* _Data provided_
........
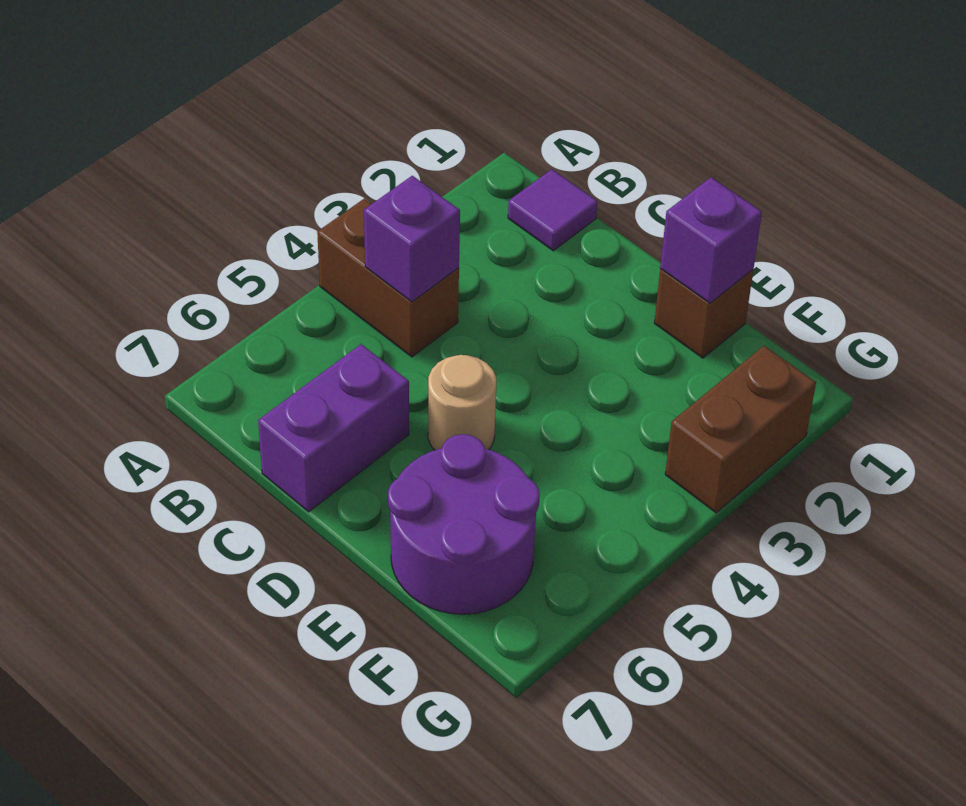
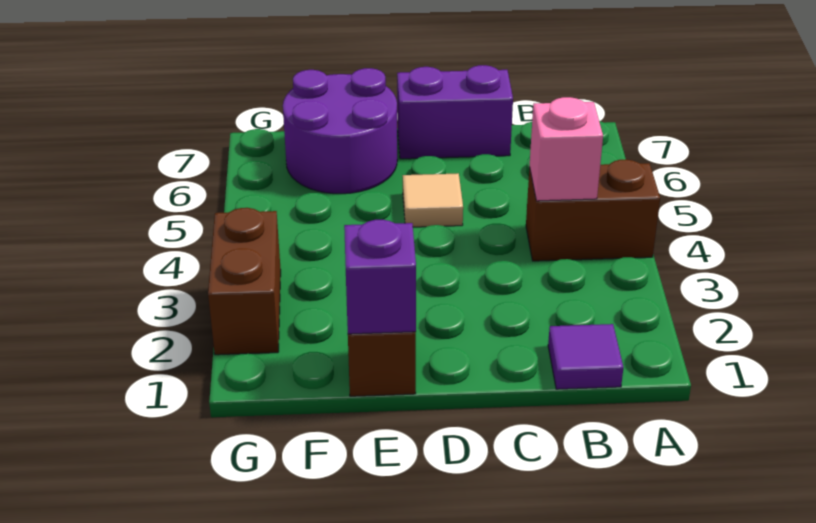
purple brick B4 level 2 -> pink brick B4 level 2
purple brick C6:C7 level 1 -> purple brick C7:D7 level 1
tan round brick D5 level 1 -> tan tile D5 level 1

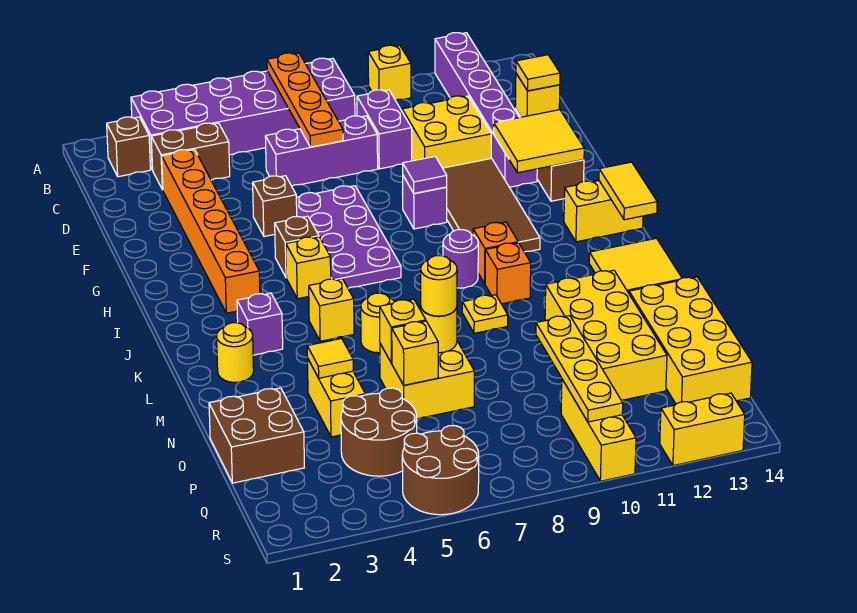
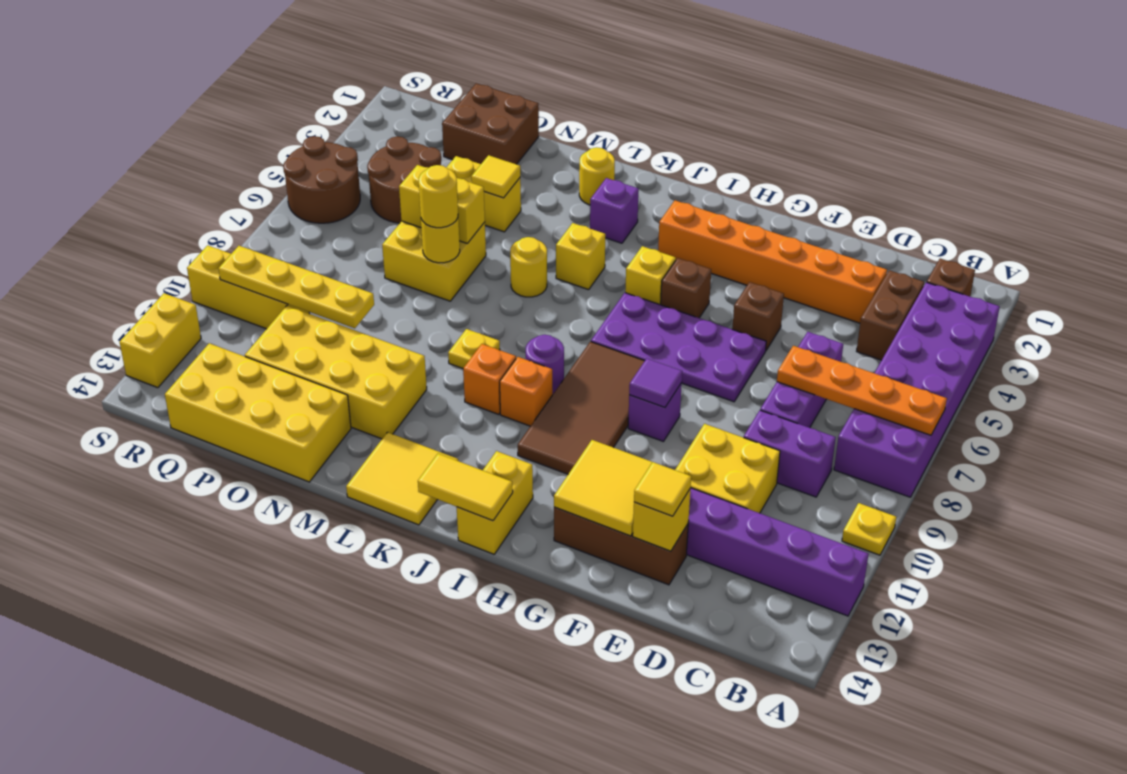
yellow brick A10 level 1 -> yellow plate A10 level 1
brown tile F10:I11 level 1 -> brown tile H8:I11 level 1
........
* _Aim of the task_
Provide only the number of lines in the entries that hold the word "purple".

* _Result below_
2